## Work to be completed
The task calls for each line of the records below in which the word "minus" appears.

- - -

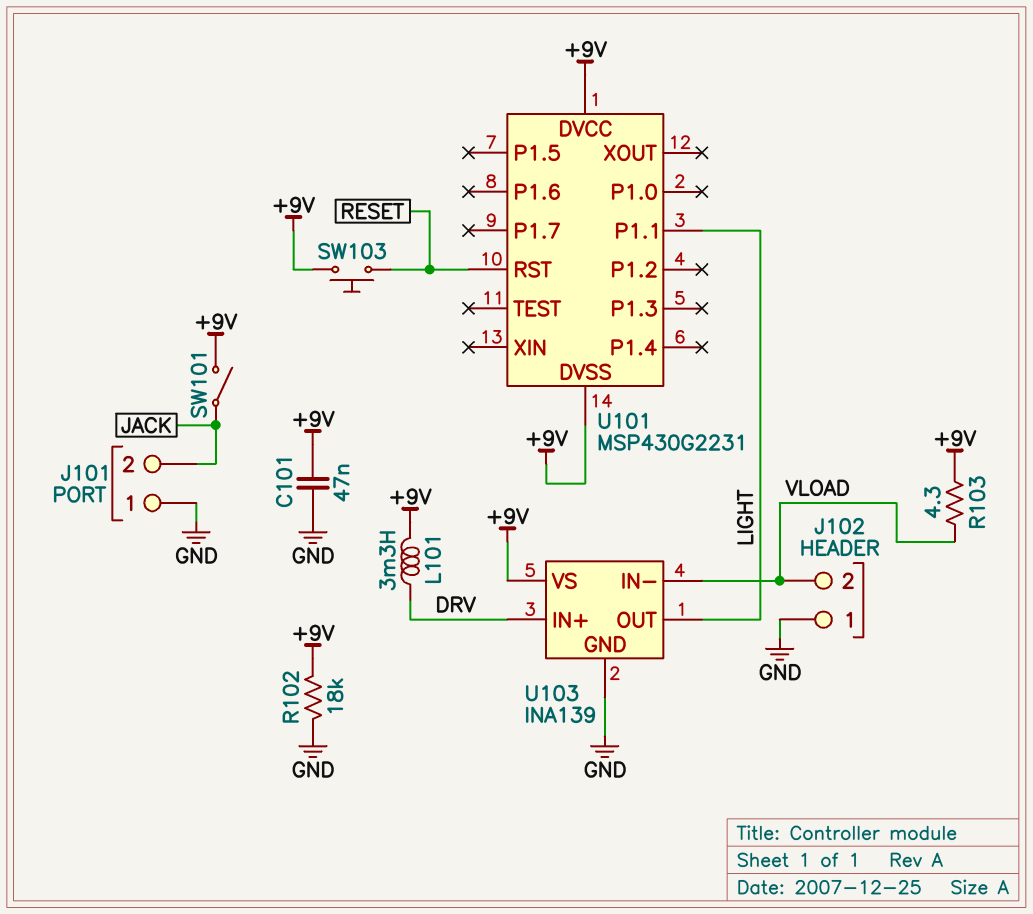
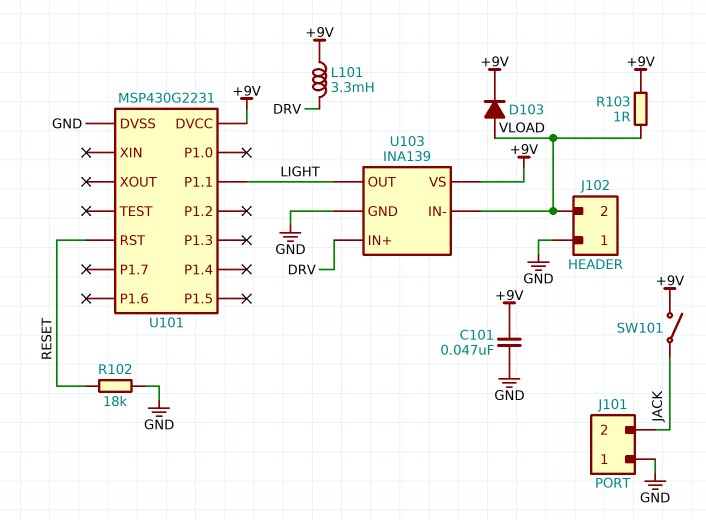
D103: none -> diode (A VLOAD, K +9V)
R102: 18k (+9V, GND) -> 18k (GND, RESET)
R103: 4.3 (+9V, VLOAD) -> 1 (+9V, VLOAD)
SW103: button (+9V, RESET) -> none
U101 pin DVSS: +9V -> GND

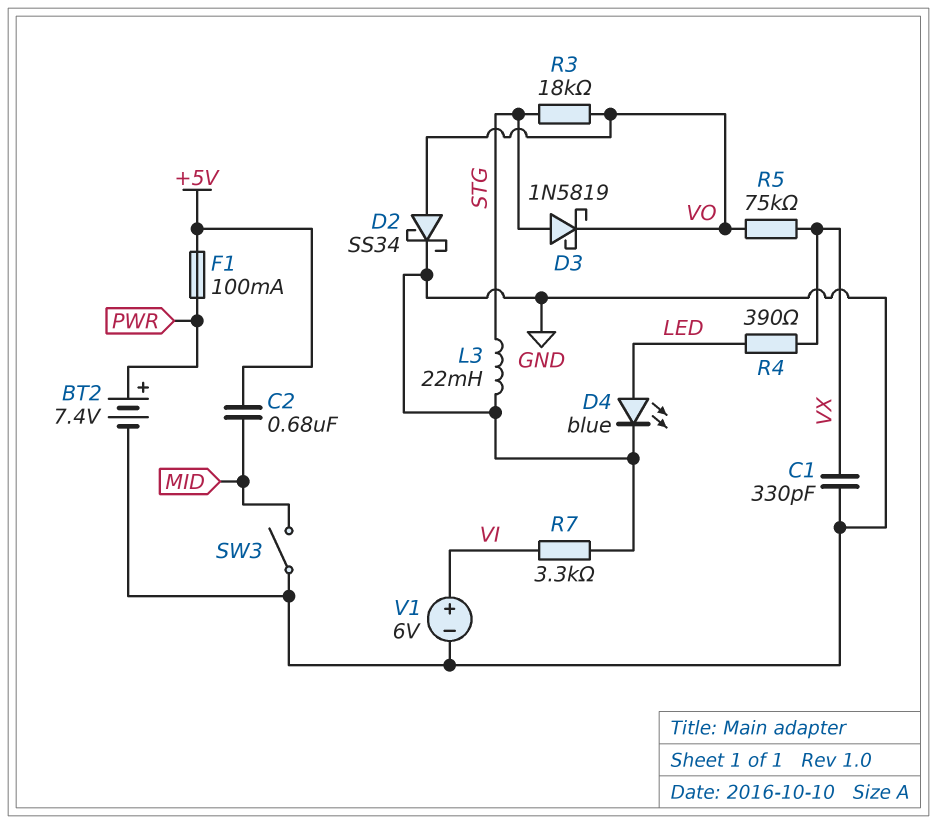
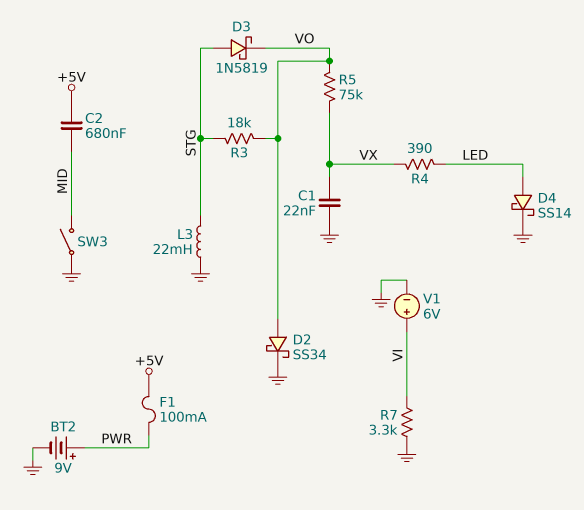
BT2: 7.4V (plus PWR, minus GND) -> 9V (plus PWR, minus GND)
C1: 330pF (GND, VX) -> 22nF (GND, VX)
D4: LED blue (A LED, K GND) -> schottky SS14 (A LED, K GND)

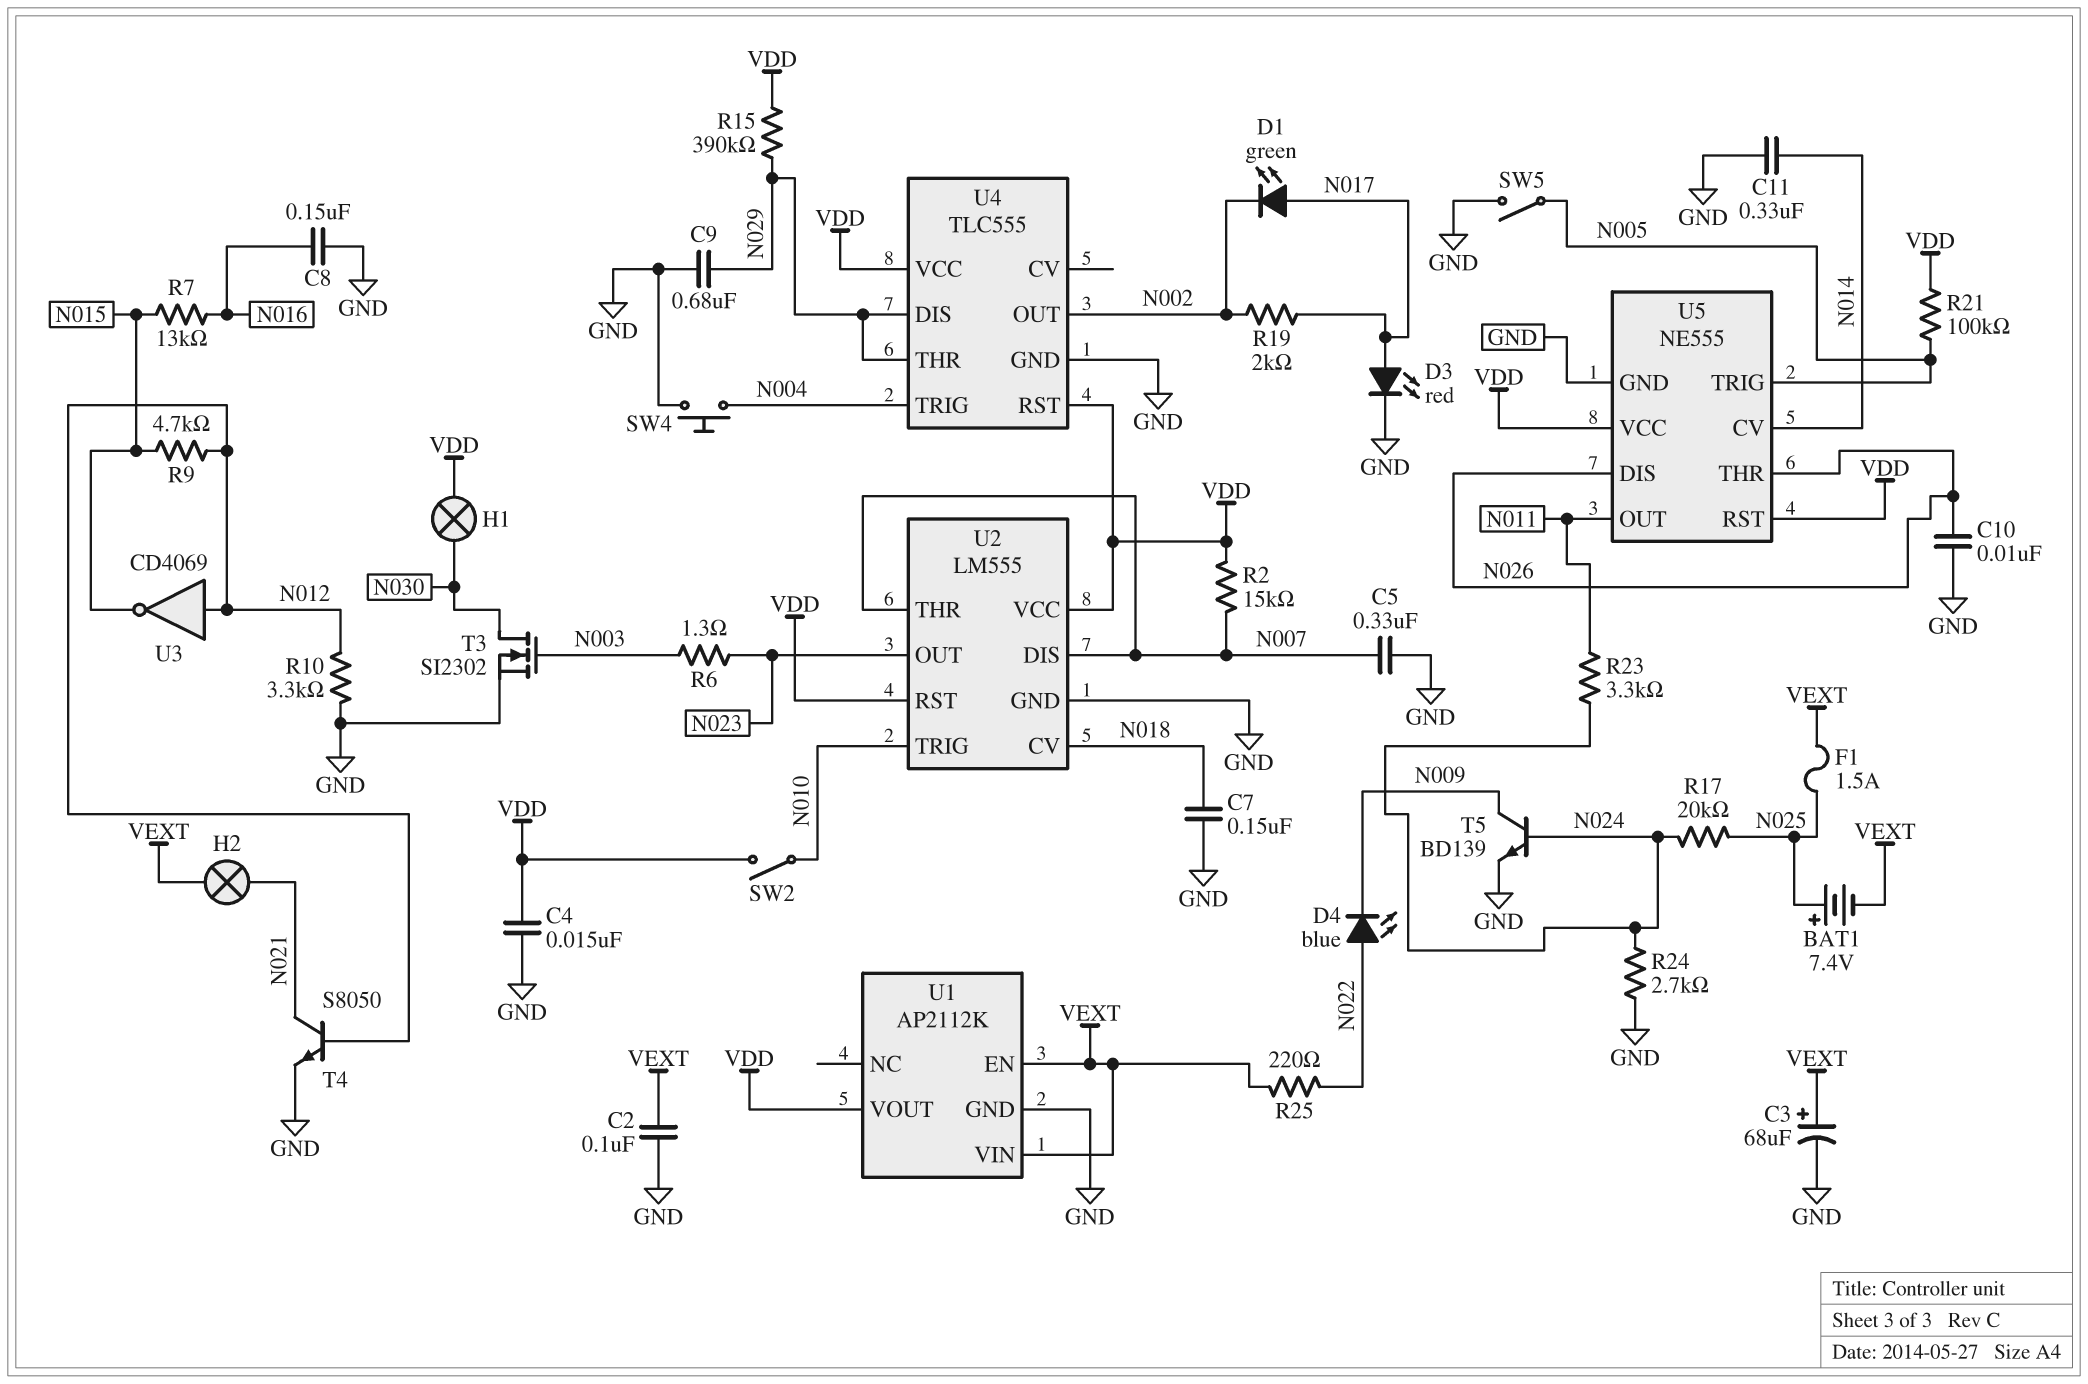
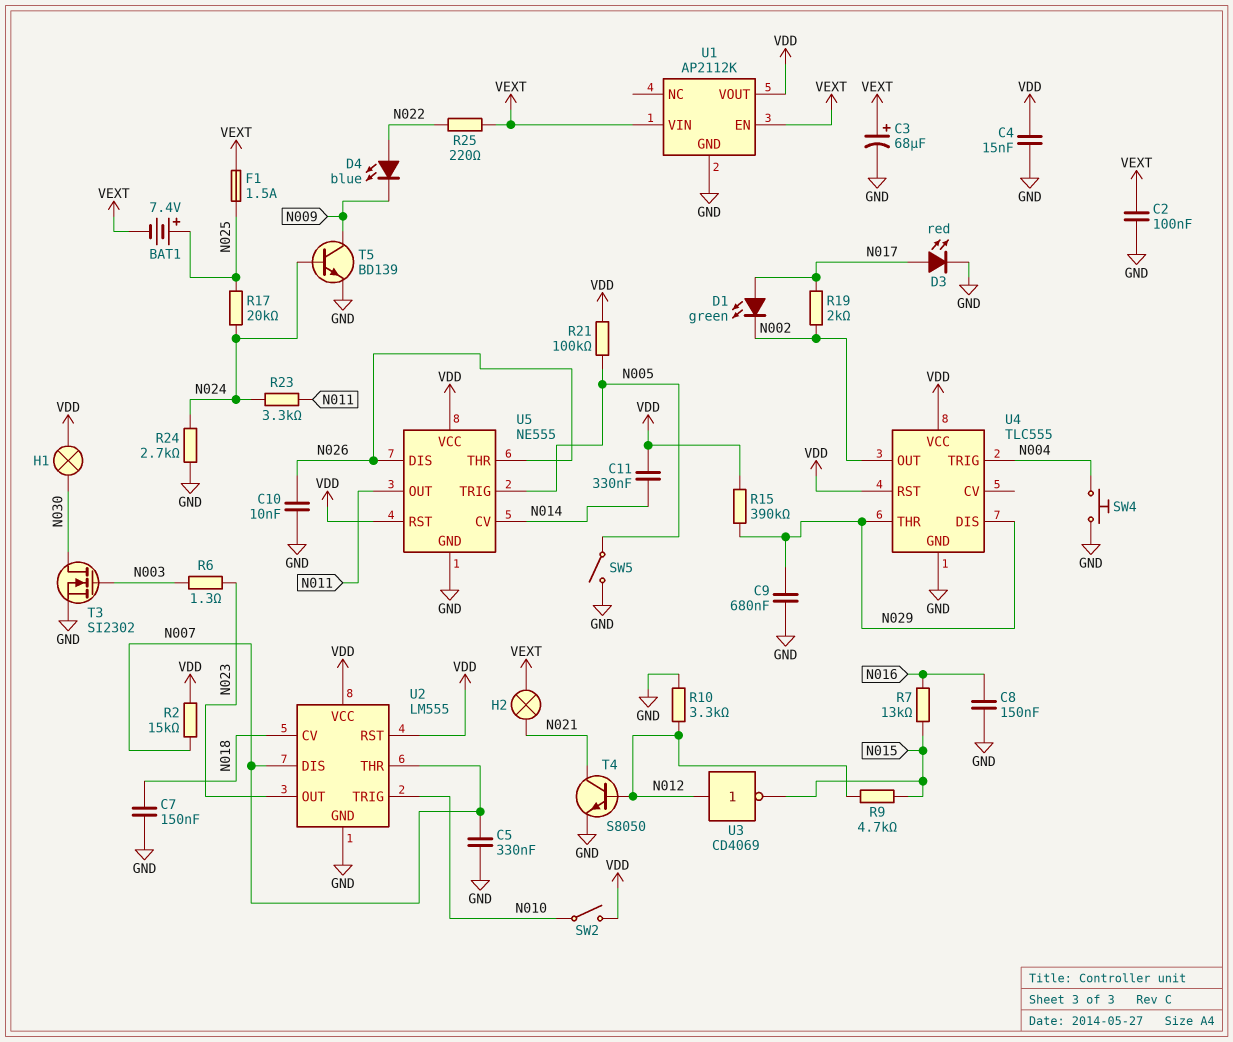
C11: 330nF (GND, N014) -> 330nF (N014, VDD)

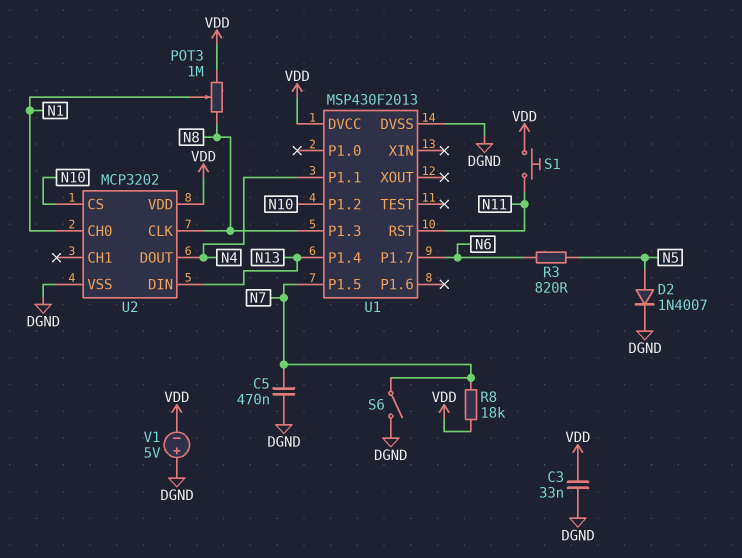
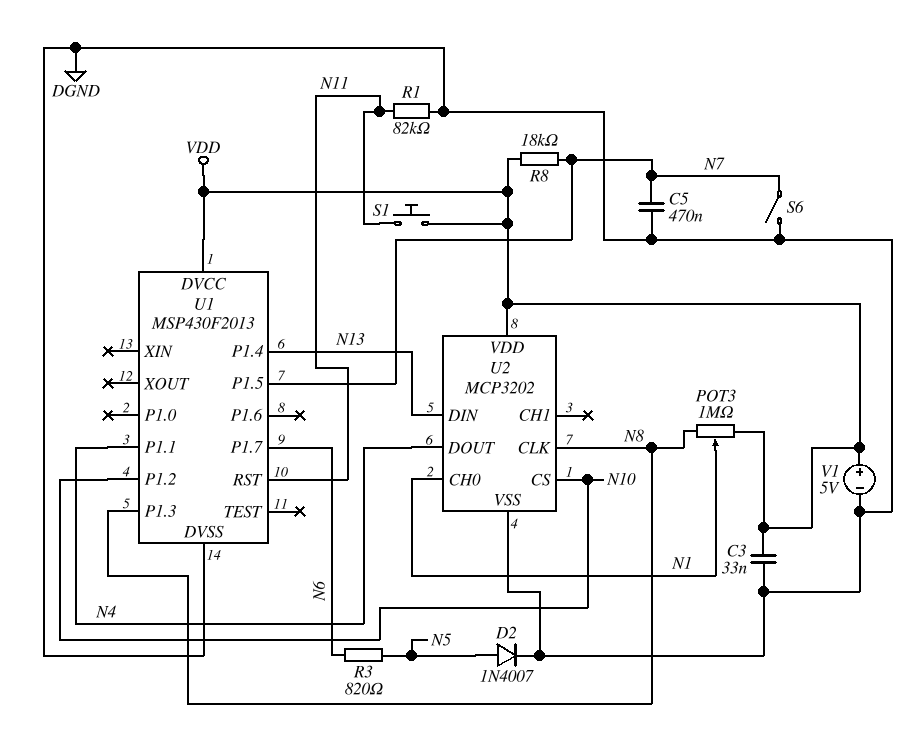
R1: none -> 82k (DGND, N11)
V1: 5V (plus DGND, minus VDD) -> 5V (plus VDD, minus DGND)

- - -

## Answer for this exercise
BT2: 7.4V (plus PWR, minus GND) -> 9V (plus PWR, minus GND)
V1: 5V (plus DGND, minus VDD) -> 5V (plus VDD, minus DGND)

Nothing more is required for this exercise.